*** Opening Exercise material ***
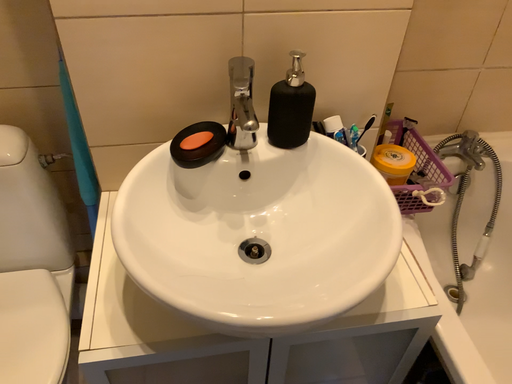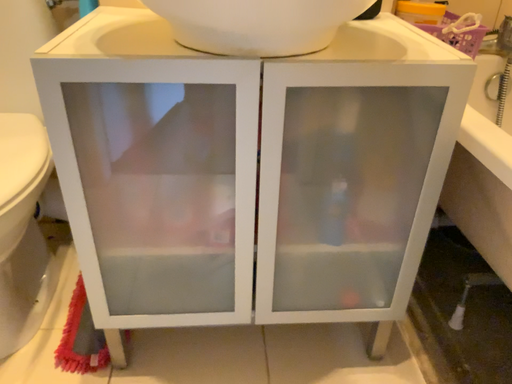
Question: How did the camera likely rotate when shooting the video?

Choices:
 (A) rotated upward
 (B) rotated downward

Answer: (A)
*** Closing Exercise material ***
Exercise aim:
Could you retype the items above word for word, leaving out the pictures?

Completed exercise:
Question: How did the camera likely rotate when shooting the video?

Choices:
 (A) rotated upward
 (B) rotated downward

Answer: (A)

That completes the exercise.